Items from a data source
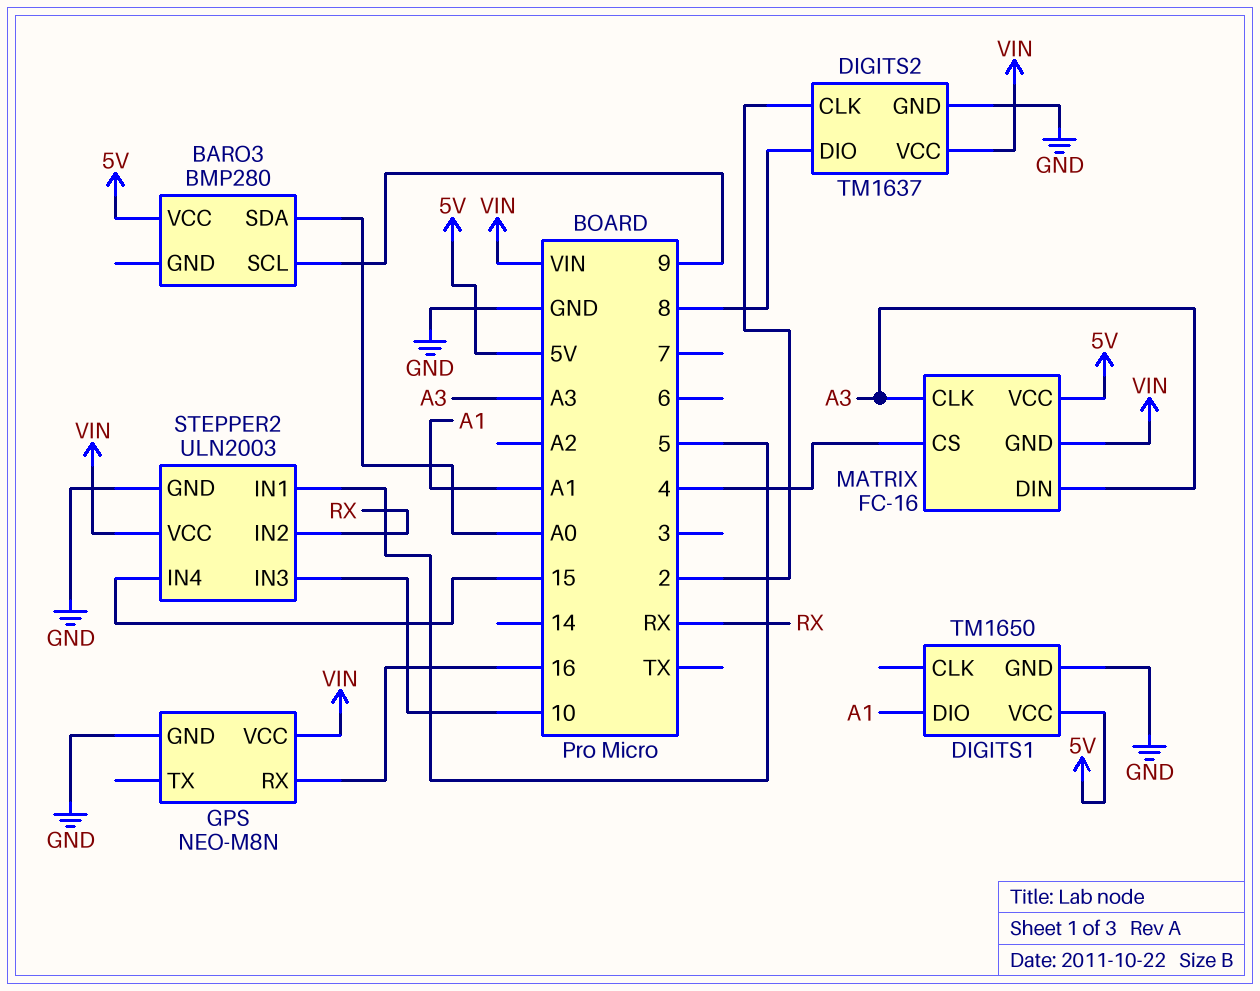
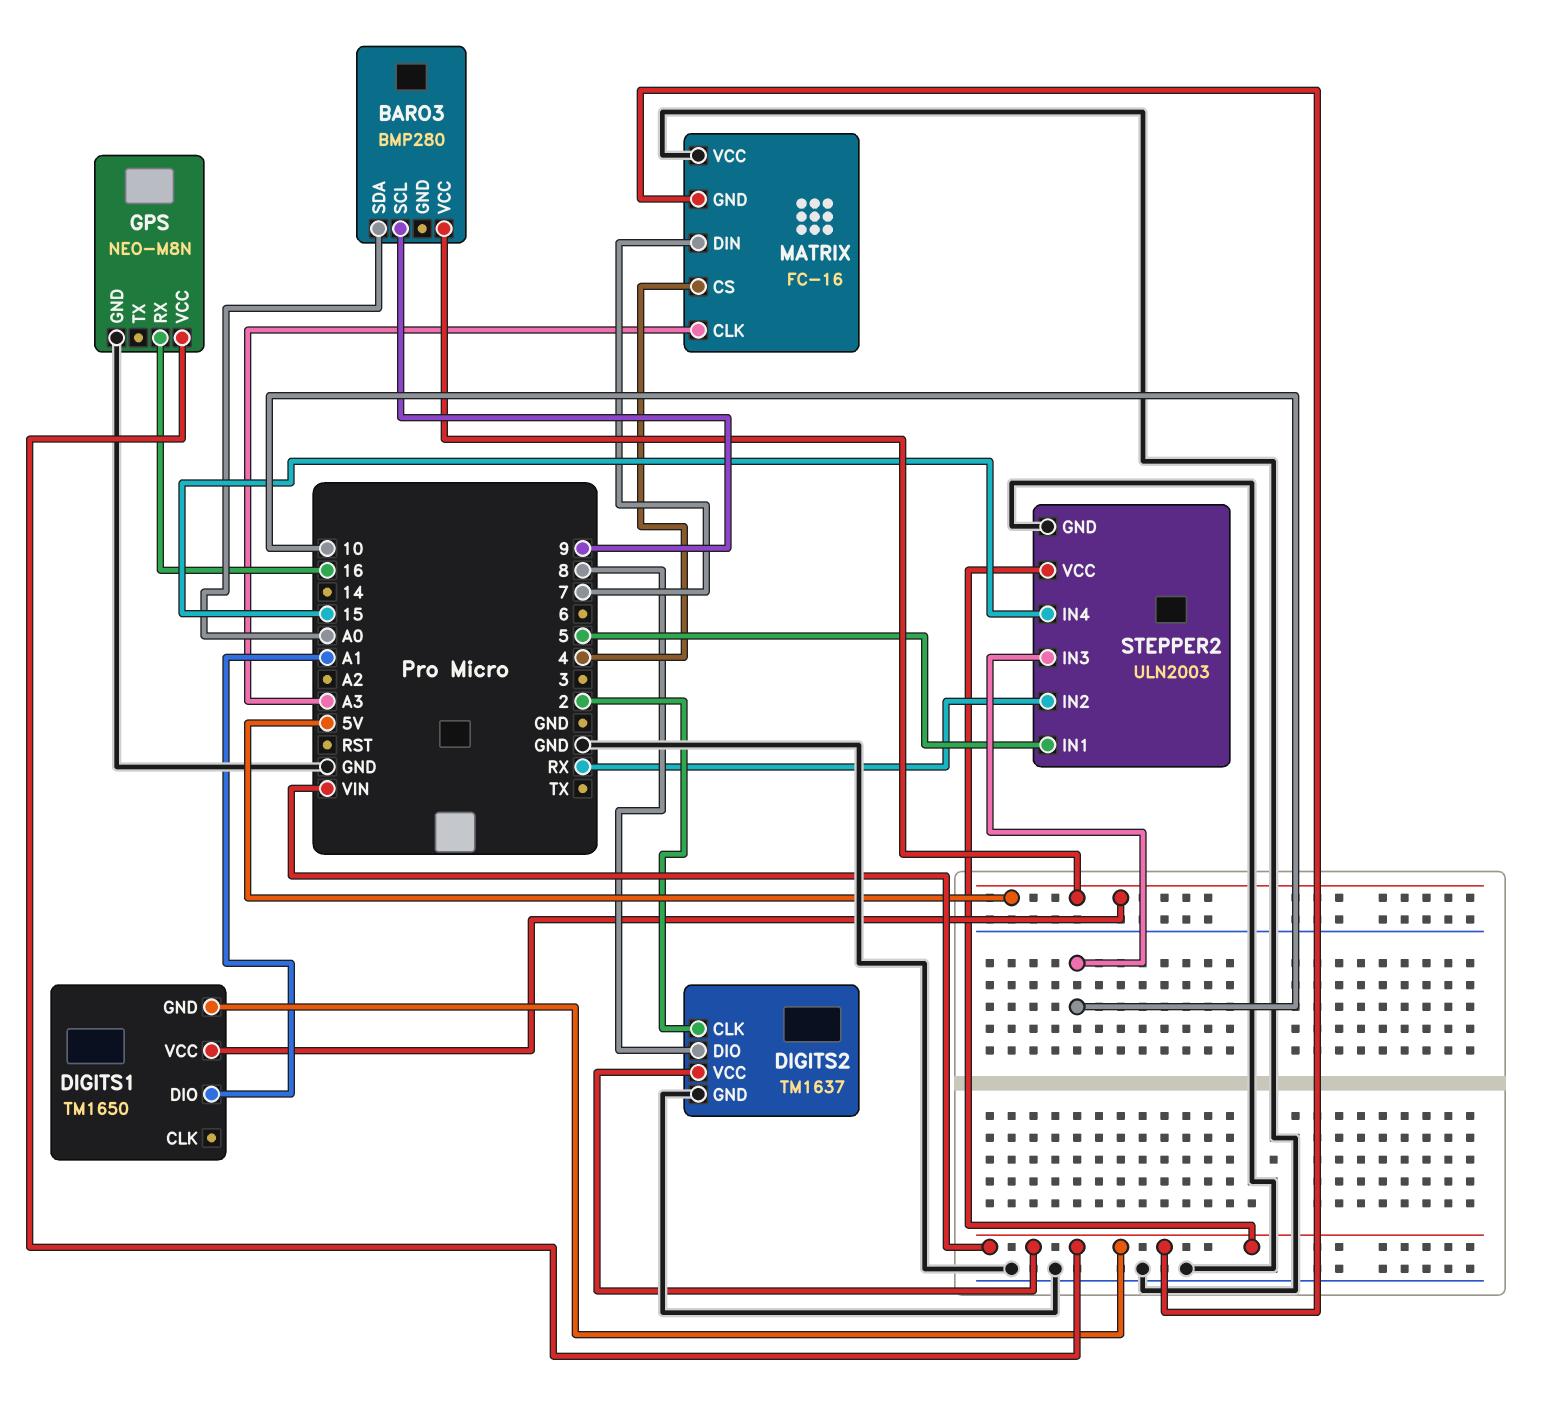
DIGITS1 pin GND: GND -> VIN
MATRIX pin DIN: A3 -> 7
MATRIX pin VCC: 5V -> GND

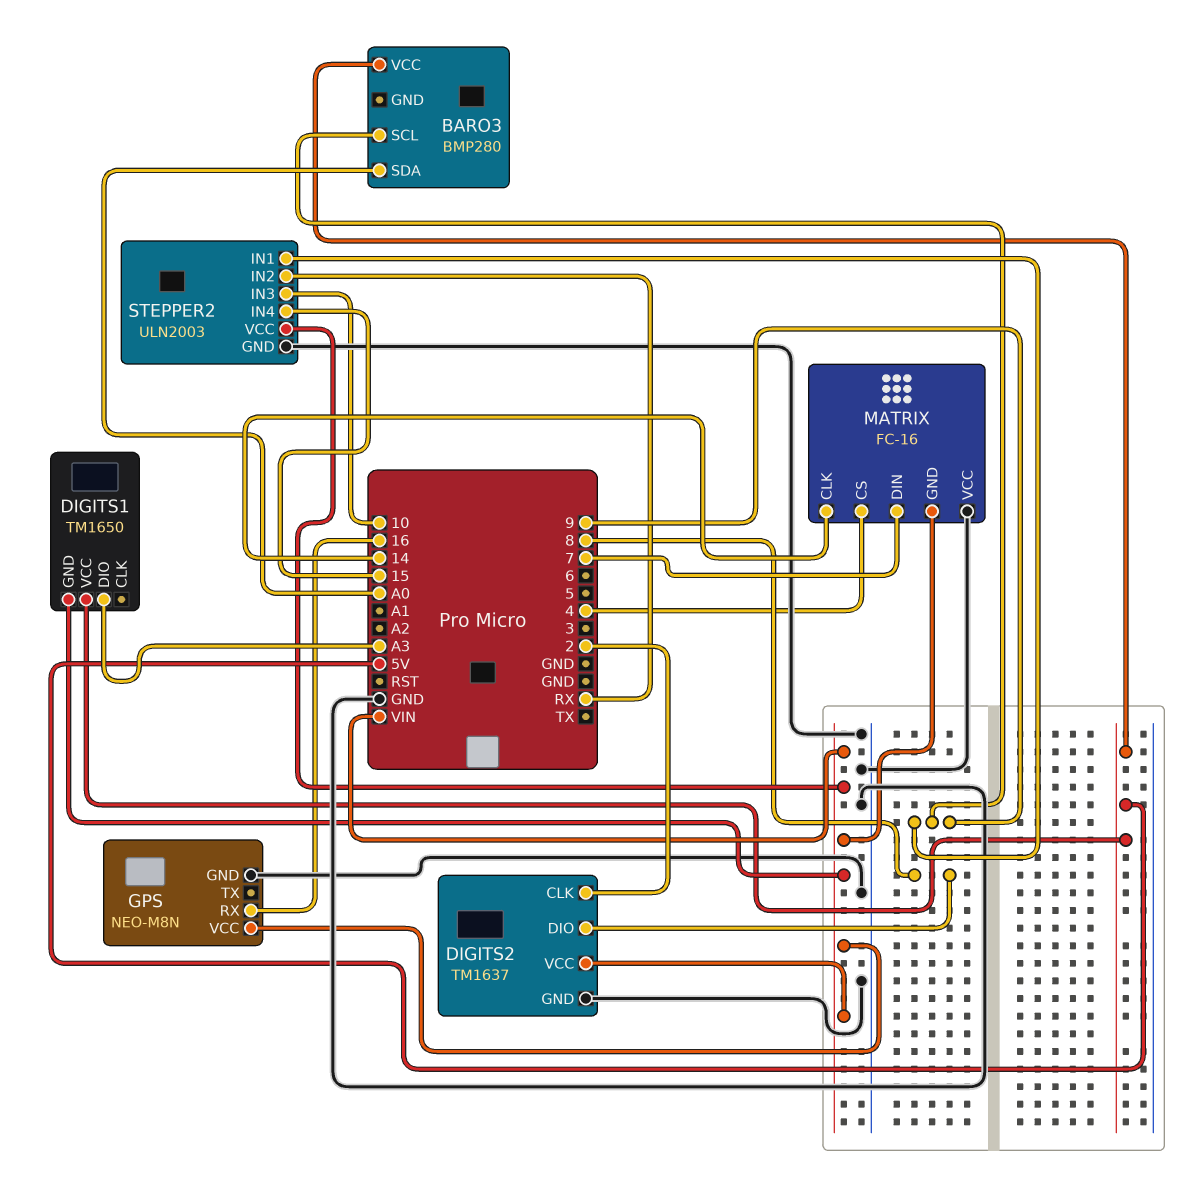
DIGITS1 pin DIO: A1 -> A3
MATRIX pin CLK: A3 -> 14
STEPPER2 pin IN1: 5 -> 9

_Task to complete_. What is wanted is a word-for-word restatement of the entries, without their images.

_Solution to this task_.
DIGITS1 pin GND: GND -> VIN
MATRIX pin DIN: A3 -> 7
MATRIX pin VCC: 5V -> GND

DIGITS1 pin DIO: A1 -> A3
MATRIX pin CLK: A3 -> 14
STEPPER2 pin IN1: 5 -> 9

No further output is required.